(GOAL OF THE EXERCISE)
Retype the records word for word. Skip every image.
DATA PROVIDED Block Start
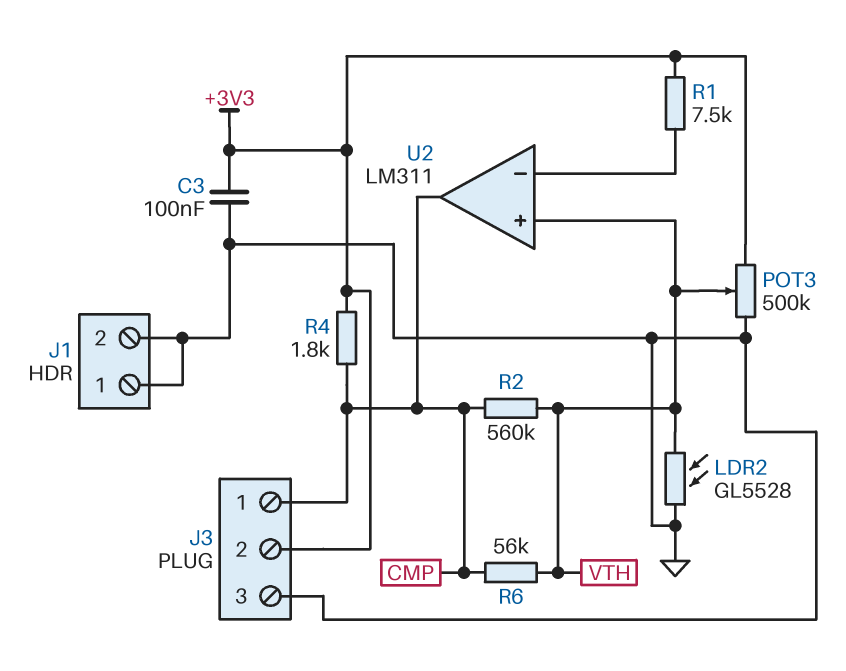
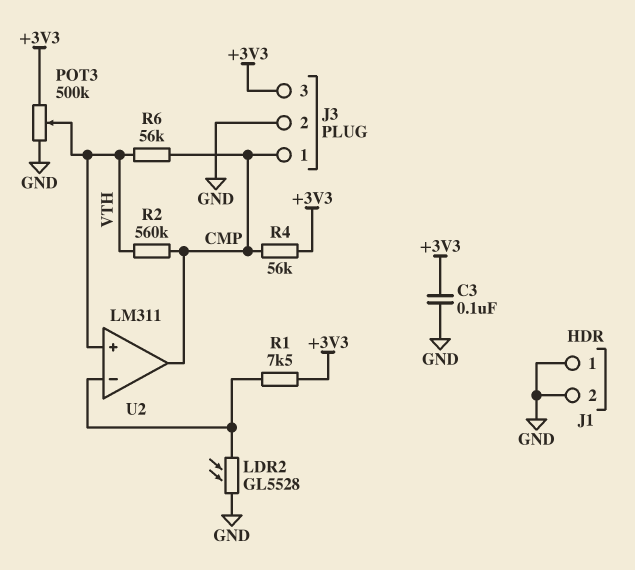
J3 pin 2: +3V3 -> GND
J3 pin 3: GND -> +3V3
LDR2: GL5528 (GND, VTH) -> GL5528 (GND, U2/in-)
R4: 1.8k (+3V3, CMP) -> 56k (+3V3, CMP)

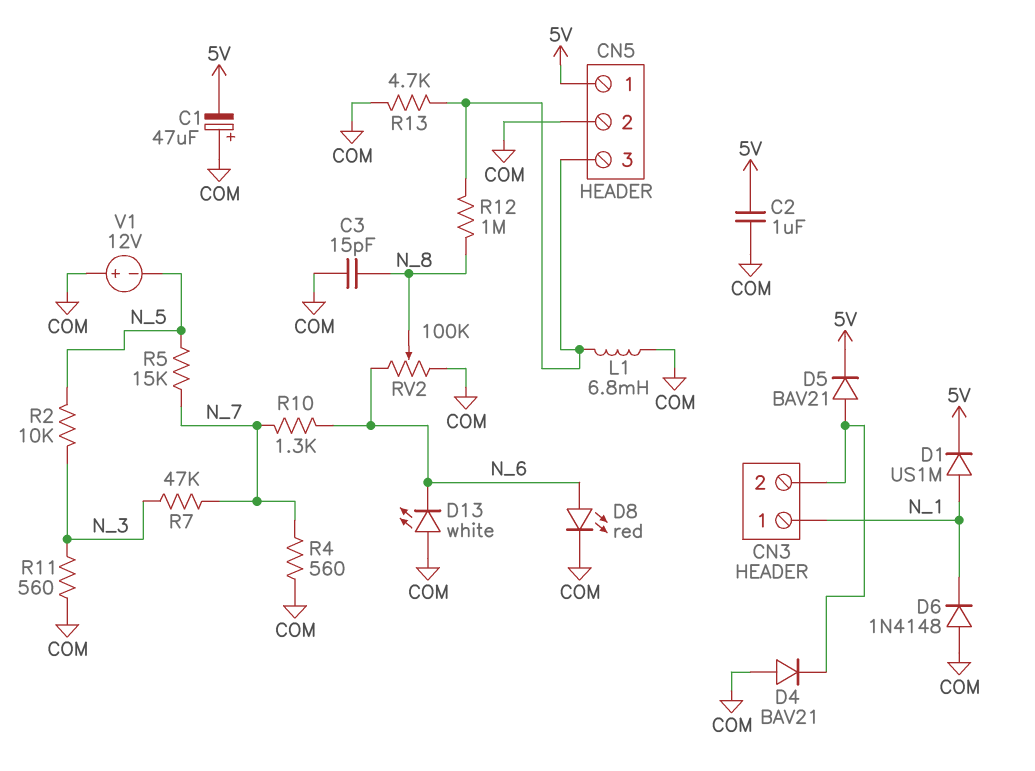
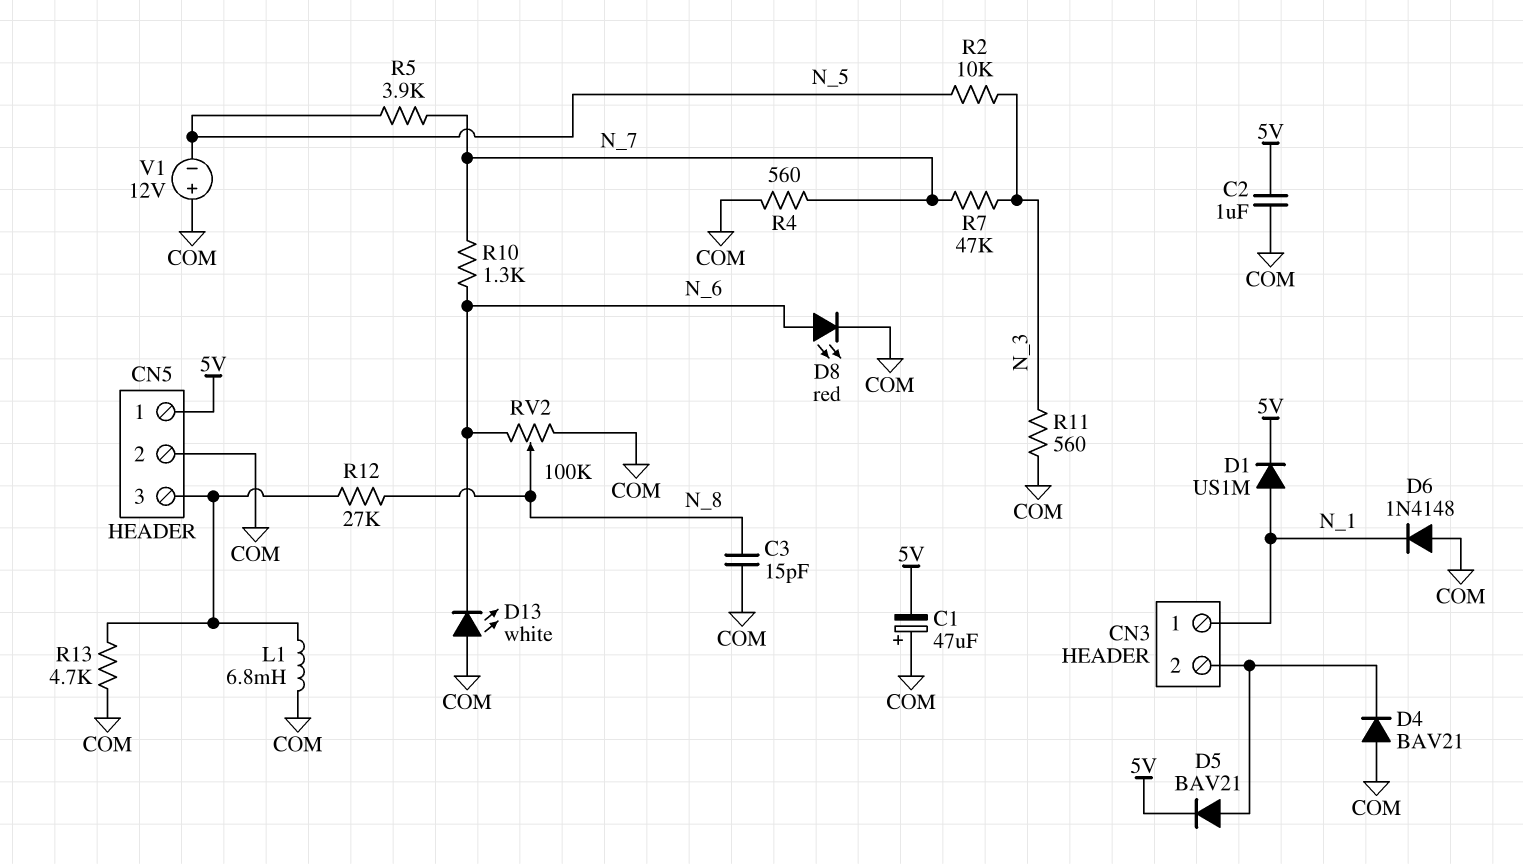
R5: 15k (N_5, N_7) -> 3.9k (N_5, N_7)
R12: 1M (CN5/3, N_8) -> 27k (CN5/3, N_8)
DATA PROVIDED Block End
(ANSWER SECTION)
J3 pin 2: +3V3 -> GND
J3 pin 3: GND -> +3V3
LDR2: GL5528 (GND, VTH) -> GL5528 (GND, U2/in-)
R4: 1.8k (+3V3, CMP) -> 56k (+3V3, CMP)

R5: 15k (N_5, N_7) -> 3.9k (N_5, N_7)
R12: 1M (CN5/3, N_8) -> 27k (CN5/3, N_8)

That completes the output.